(Beginning of Input for this task)

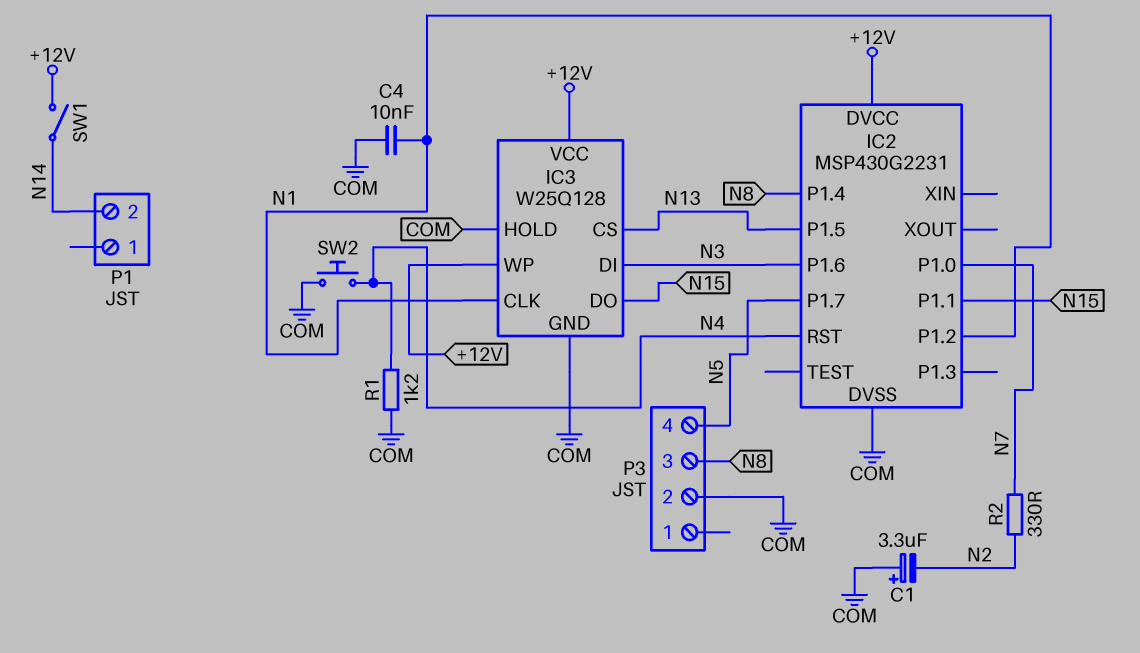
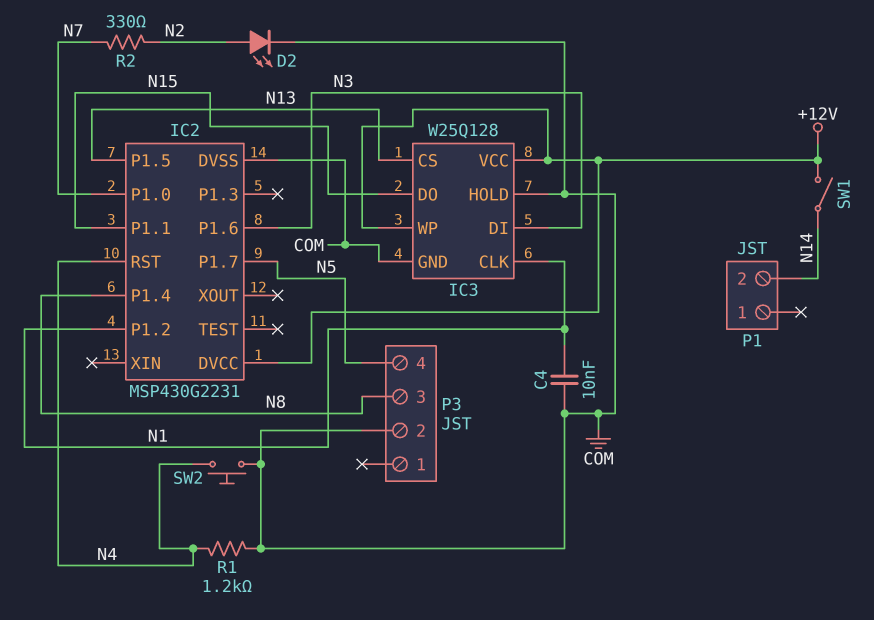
C1: 3.3uF (plus COM, minus N2) -> none
D2: none -> LED (A N2, K COM)

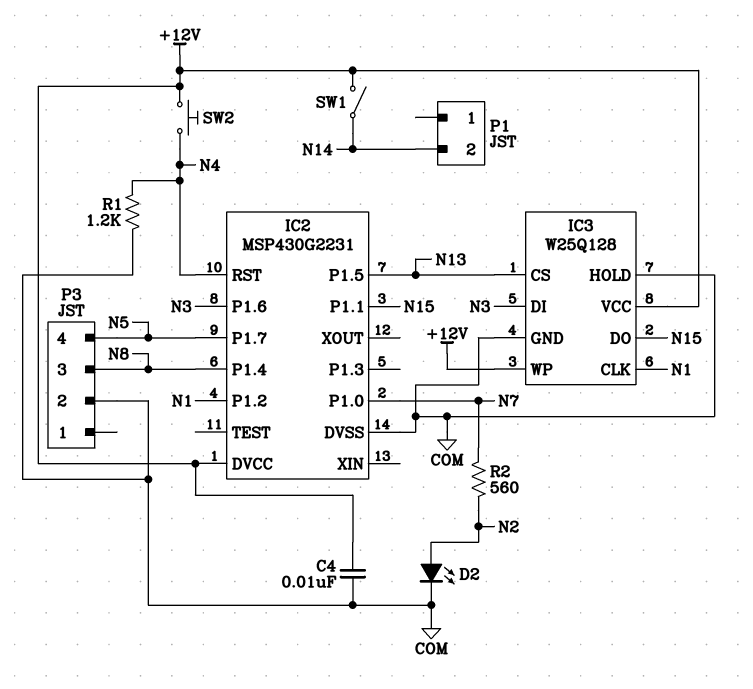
C4: 10nF (COM, N1) -> 10nF (+12V, COM)
R2: 330 (N2, N7) -> 560 (N2, N7)
SW2: button (COM, N4) -> button (+12V, N4)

(End of Input for this task)

• **What to produce**
A verbatim copy of the records is needed, with all images omitted.

• **Result**
C1: 3.3uF (plus COM, minus N2) -> none
D2: none -> LED (A N2, K COM)

C4: 10nF (COM, N1) -> 10nF (+12V, COM)
R2: 330 (N2, N7) -> 560 (N2, N7)
SW2: button (COM, N4) -> button (+12V, N4)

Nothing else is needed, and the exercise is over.